▸ **EXERCISE**
Extract from the entries below, exactly as given, only the lines from the line containing "pink cone E1 level 2 -> none" to the line containing "pink brick H3", both lines included.

┄┄┄┄┄┄┄┄┄┄

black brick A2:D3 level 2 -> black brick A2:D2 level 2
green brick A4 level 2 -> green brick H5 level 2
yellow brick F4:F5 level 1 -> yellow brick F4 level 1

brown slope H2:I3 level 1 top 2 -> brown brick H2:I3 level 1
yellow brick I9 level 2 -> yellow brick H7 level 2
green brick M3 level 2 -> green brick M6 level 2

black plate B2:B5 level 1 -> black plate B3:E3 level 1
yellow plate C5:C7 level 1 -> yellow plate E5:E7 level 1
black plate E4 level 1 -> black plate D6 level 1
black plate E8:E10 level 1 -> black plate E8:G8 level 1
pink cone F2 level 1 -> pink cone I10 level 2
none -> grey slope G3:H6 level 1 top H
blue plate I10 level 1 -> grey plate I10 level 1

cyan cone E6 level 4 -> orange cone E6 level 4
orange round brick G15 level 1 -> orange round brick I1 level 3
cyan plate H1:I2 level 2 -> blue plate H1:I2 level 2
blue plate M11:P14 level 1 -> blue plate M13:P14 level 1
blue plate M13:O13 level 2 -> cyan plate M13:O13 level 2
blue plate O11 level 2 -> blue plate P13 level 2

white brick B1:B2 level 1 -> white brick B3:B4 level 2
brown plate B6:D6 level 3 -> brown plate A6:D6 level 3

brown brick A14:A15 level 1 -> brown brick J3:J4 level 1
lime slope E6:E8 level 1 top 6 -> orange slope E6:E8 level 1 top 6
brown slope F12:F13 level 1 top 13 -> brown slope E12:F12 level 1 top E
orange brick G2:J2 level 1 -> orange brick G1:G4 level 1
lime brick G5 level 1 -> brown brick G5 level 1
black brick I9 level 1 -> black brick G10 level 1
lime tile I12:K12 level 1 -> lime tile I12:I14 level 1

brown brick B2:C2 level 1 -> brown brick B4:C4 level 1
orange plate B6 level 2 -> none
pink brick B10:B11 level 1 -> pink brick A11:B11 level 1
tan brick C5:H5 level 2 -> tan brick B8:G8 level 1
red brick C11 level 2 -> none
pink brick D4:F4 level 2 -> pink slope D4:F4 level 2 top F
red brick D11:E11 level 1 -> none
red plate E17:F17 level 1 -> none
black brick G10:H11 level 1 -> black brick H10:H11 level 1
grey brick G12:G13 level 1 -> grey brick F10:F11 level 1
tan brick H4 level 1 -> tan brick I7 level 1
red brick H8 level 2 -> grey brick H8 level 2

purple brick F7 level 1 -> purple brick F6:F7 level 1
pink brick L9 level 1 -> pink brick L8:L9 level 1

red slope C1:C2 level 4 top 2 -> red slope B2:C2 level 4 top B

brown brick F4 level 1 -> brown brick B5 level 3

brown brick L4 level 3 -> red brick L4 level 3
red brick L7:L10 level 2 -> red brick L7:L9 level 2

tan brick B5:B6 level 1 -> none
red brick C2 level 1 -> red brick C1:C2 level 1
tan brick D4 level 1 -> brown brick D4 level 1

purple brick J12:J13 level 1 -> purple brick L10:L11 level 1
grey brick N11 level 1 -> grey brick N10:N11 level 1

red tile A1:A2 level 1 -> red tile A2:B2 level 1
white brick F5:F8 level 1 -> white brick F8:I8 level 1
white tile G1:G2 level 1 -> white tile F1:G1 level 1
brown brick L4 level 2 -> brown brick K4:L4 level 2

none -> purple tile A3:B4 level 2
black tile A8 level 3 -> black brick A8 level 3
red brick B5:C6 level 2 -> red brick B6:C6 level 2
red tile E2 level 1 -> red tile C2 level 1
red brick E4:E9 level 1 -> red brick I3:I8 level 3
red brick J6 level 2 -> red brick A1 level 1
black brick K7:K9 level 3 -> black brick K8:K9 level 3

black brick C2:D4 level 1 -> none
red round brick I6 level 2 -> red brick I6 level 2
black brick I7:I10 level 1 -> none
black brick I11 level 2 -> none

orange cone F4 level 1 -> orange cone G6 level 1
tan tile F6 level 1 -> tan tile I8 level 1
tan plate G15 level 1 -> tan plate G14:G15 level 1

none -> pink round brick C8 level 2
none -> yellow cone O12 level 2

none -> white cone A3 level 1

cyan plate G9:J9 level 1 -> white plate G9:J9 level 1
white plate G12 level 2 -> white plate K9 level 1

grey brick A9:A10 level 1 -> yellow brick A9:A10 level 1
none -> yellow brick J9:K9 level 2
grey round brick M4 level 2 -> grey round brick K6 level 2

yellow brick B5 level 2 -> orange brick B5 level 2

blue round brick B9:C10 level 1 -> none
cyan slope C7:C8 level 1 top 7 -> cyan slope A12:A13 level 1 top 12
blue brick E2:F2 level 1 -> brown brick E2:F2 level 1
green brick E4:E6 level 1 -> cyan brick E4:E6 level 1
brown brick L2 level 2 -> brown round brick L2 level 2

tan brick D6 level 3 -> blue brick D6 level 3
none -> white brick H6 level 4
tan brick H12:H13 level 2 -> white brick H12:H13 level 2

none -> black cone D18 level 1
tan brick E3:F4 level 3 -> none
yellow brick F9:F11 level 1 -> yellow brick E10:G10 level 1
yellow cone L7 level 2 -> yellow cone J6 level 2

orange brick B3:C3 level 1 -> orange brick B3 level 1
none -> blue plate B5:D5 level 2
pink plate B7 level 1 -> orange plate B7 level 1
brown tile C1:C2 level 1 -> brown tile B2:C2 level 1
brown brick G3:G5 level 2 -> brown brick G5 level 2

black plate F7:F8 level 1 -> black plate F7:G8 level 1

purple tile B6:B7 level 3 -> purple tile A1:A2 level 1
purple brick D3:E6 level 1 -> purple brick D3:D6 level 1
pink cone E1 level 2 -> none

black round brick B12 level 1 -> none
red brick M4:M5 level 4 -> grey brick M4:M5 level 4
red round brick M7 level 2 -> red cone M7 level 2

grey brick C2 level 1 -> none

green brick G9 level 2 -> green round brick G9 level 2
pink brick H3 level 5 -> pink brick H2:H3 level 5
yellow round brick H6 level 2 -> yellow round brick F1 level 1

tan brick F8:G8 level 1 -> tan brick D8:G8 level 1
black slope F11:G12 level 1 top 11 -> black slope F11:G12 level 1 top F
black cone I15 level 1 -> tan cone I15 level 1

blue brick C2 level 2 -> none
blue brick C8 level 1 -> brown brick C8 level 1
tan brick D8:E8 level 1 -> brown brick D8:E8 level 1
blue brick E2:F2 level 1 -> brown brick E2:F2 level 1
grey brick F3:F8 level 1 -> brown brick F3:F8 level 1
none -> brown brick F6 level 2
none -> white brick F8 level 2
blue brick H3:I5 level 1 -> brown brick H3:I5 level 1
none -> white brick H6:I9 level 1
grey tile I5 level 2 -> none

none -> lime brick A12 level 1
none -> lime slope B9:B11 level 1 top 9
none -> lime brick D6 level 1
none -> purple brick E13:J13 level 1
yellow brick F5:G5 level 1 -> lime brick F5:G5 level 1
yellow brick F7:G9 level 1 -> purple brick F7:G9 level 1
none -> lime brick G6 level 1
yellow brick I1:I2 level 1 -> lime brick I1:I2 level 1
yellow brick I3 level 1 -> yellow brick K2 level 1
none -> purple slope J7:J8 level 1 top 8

┄┄┄┄┄┄┄┄┄┄

▸ **SOLUTION TO THE PROBLEM**
pink cone E1 level 2 -> none

black round brick B12 level 1 -> none
red brick M4:M5 level 4 -> grey brick M4:M5 level 4
red round brick M7 level 2 -> red cone M7 level 2

grey brick C2 level 1 -> none

green brick G9 level 2 -> green round brick G9 level 2
pink brick H3 level 5 -> pink brick H2:H3 level 5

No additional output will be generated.